## Exercise instructions
All lines below must be repeated exactly, with the pictures omitted.

(Dataset excerpts begins)

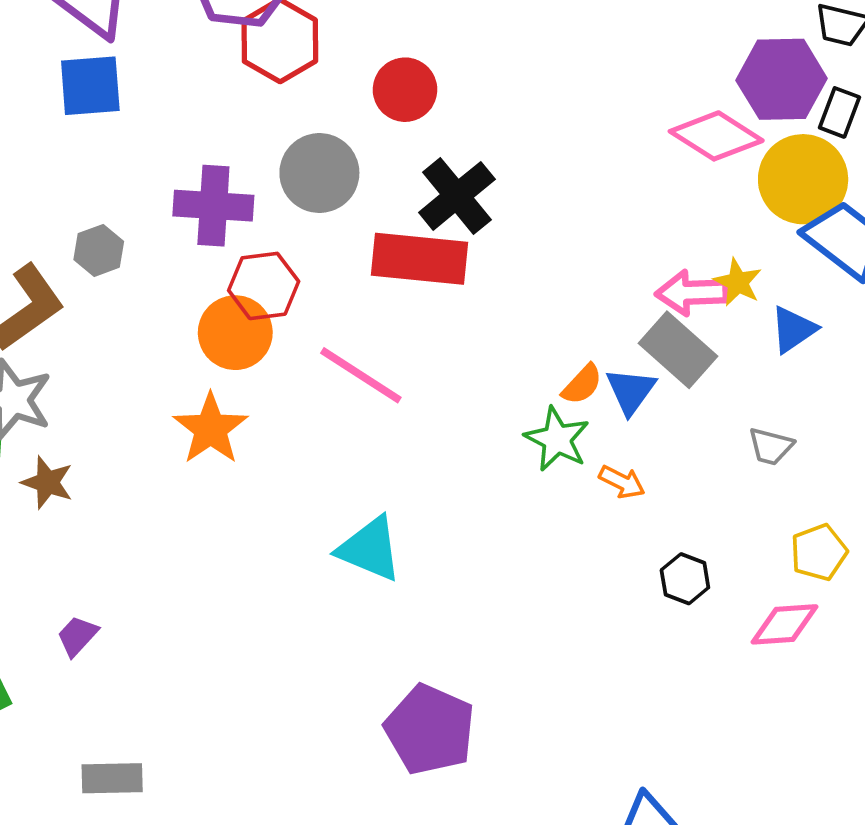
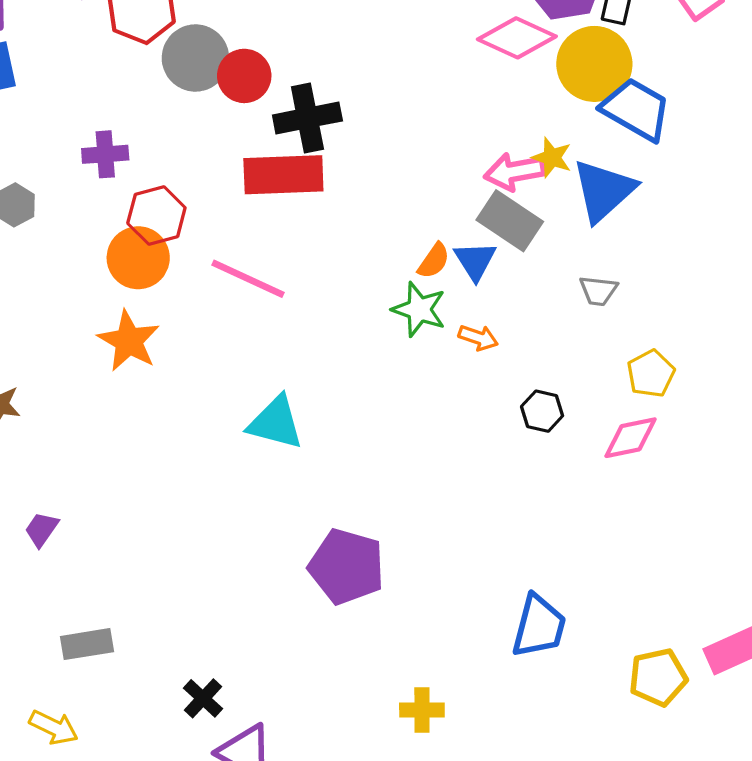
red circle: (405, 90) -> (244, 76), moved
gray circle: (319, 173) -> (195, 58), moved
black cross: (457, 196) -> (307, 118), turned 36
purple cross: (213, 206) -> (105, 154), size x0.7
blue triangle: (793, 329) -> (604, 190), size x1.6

(Dataset excerpts ends)

## Exercise answer
red circle: (405, 90) -> (244, 76), moved
gray circle: (319, 173) -> (195, 58), moved
black cross: (457, 196) -> (307, 118), turned 36
purple cross: (213, 206) -> (105, 154), size x0.7
blue triangle: (793, 329) -> (604, 190), size x1.6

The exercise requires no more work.